WHAT YOU ARE ASKED TO DO →
All that is needed is the run of lines from the top of the entries to the line with "pink plane: [177,100,275,162] = 1 -> none = 0", that line included, repeated exactly and free of pictures.

--- DATA FOR THE TASK ---

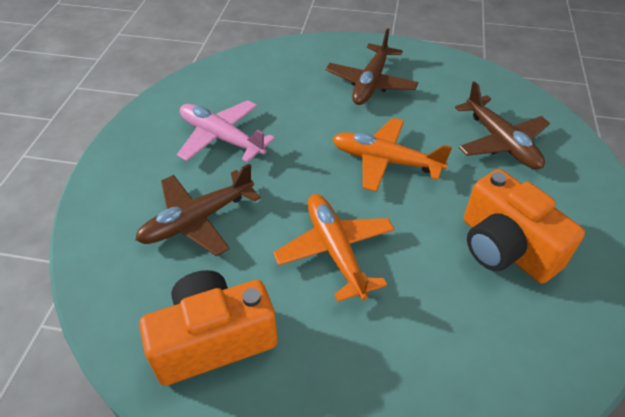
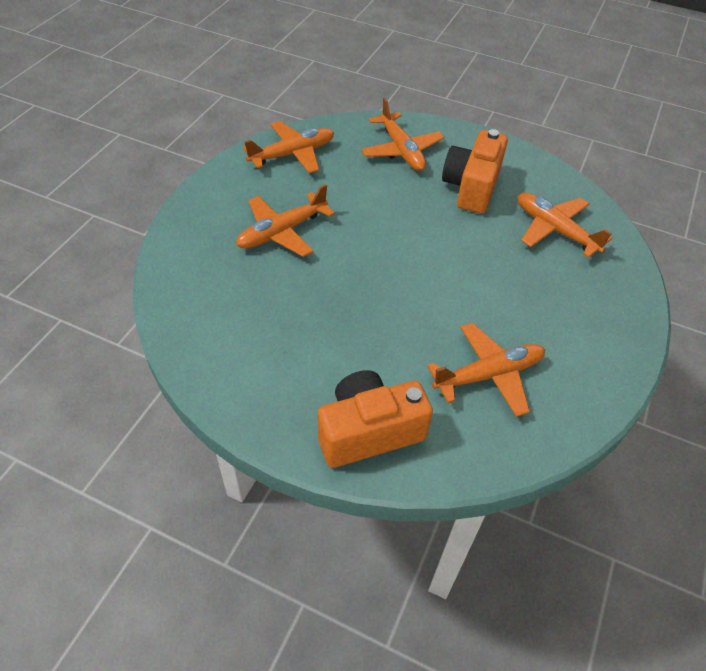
brown plane: [135,163,261,256] [326,28,418,105] [455,81,550,169] = 3 -> none = 0
orange plane: [273,194,395,302] [332,118,452,192] = 2 -> [236,184,335,257] [243,121,334,173] [361,98,444,171] [427,323,545,417] [518,193,612,258] = 5
pink plane: [177,100,275,162] = 1 -> none = 0

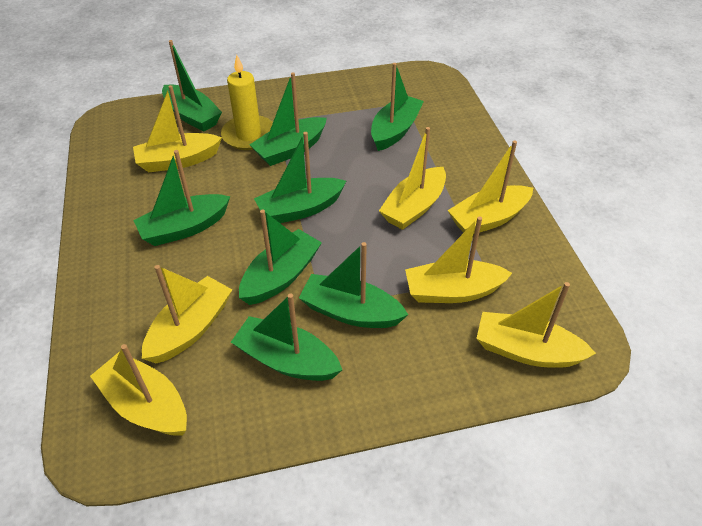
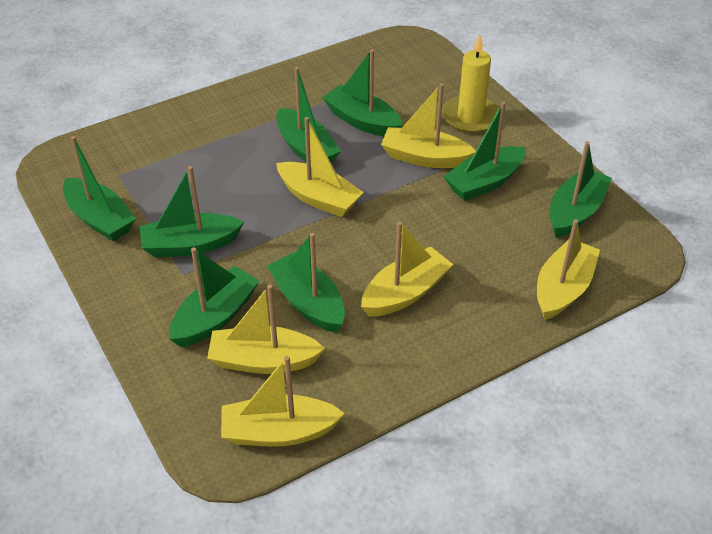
yellow boat: [90,344,187,436] [133,85,222,172] [142,265,232,363] [379,127,446,230] [405,216,512,303] [447,140,533,234] [476,282,596,368] = 7 -> [207,285,325,374] [221,356,345,447] [276,117,364,217] [361,222,453,317] [381,83,476,168] [537,219,600,320] = 6

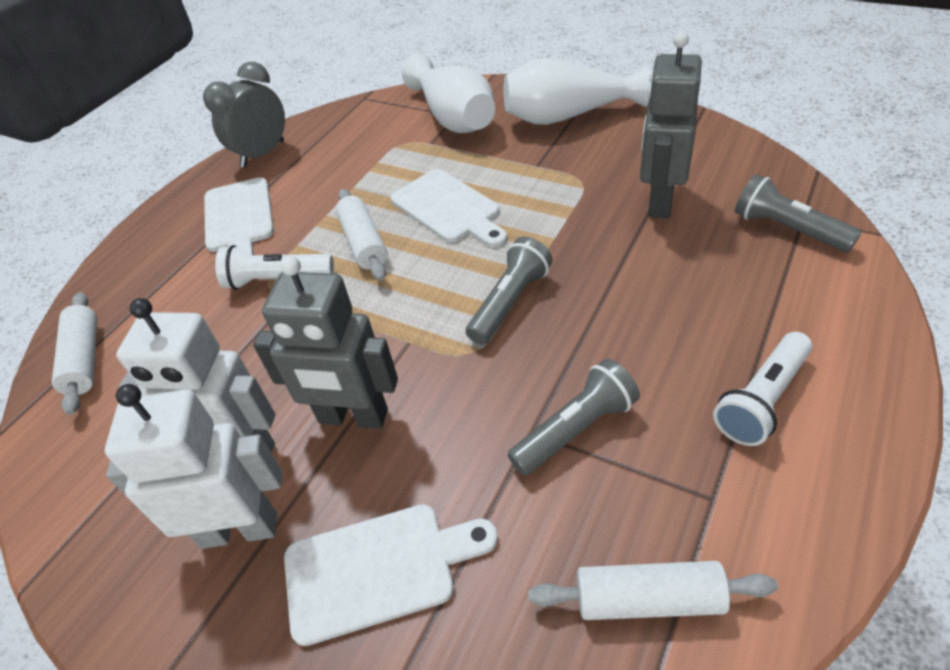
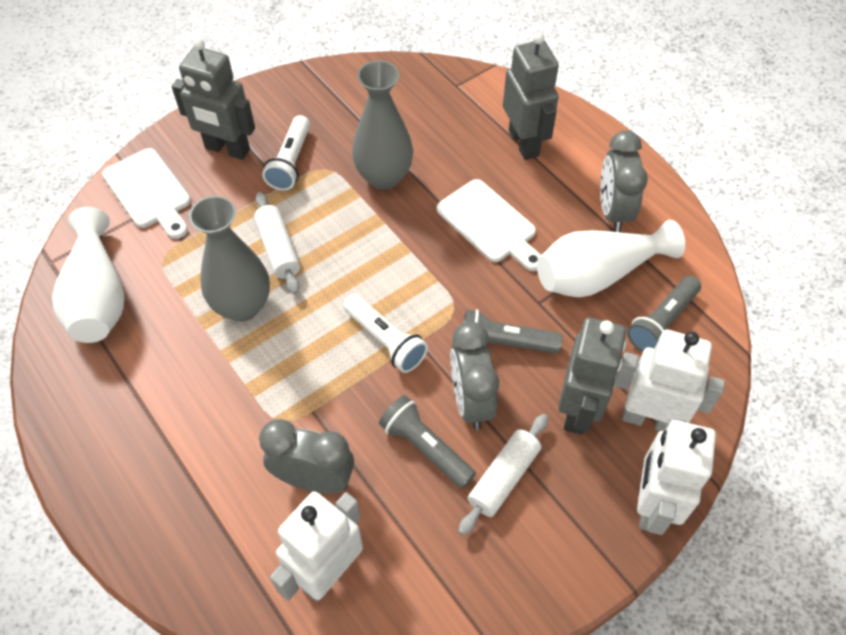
grey clock: [203,62,285,168] = 1 -> [259,419,354,494] [450,321,499,430] [600,130,648,232] = 3
grey robot: [253,256,398,429] [640,32,702,218] = 2 -> [172,38,255,160] [503,32,559,160] [558,317,626,435] = 3
grey vase: none = 0 -> [189,196,270,321] [352,60,413,190] = 2
white cutting board: [204,177,274,255] [284,504,498,646] [391,169,507,248] = 3 -> [102,148,191,239] [437,179,541,271] = 2
white robot: [105,384,283,549] [116,298,275,453] = 2 -> [270,491,363,602] [614,330,725,432] [637,418,716,535] = 3
white rolling pin: [52,292,98,415] [336,189,387,281] [529,561,778,620] = 3 -> [254,192,300,294] [458,414,548,535] = 2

---

SOLUTION →
brown plane: [135,163,261,256] [326,28,418,105] [455,81,550,169] = 3 -> none = 0
orange plane: [273,194,395,302] [332,118,452,192] = 2 -> [236,184,335,257] [243,121,334,173] [361,98,444,171] [427,323,545,417] [518,193,612,258] = 5
pink plane: [177,100,275,162] = 1 -> none = 0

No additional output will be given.